WHAT IS BEING ASKED: Read each of the lines below and tally those with "teddy"; the tally is the whole answer.

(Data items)
+---+
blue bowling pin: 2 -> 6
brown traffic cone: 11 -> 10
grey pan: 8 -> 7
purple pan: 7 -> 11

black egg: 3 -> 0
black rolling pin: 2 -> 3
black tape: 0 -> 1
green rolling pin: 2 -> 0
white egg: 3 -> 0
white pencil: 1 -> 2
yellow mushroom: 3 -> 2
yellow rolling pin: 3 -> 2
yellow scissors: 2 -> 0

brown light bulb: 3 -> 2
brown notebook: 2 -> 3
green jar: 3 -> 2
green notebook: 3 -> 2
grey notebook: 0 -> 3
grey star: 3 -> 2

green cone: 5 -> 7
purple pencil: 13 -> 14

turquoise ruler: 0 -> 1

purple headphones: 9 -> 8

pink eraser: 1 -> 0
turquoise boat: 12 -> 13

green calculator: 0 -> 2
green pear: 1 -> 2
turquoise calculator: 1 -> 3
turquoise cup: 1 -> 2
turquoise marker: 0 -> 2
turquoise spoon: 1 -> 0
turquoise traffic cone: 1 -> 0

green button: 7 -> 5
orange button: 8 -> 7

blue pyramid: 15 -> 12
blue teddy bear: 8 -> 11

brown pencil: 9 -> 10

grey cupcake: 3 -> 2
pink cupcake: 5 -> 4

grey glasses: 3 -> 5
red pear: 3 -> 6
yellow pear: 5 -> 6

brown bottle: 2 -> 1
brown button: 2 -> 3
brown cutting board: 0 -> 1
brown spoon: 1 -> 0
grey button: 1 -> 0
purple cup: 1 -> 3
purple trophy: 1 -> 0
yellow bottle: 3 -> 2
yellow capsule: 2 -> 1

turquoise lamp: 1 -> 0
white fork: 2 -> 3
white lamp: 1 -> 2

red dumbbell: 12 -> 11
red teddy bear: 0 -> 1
+---+
WRITTEN SOLUTION: 2